» Instructions to follow: Take the line containing "U6: NOR CD4001" and all lines after it to the end of the records, and output them exactly.
***** Provided data *****
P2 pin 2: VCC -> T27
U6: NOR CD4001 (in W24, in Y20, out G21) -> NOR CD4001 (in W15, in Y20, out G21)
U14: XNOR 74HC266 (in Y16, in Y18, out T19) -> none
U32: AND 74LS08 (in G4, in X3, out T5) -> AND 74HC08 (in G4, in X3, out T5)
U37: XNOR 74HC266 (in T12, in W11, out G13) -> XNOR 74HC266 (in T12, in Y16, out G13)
*****
» Result of this task:
U6: NOR CD4001 (in W24, in Y20, out G21) -> NOR CD4001 (in W15, in Y20, out G21)
U14: XNOR 74HC266 (in Y16, in Y18, out T19) -> none
U32: AND 74LS08 (in G4, in X3, out T5) -> AND 74HC08 (in G4, in X3, out T5)
U37: XNOR 74HC266 (in T12, in W11, out G13) -> XNOR 74HC266 (in T12, in Y16, out G13)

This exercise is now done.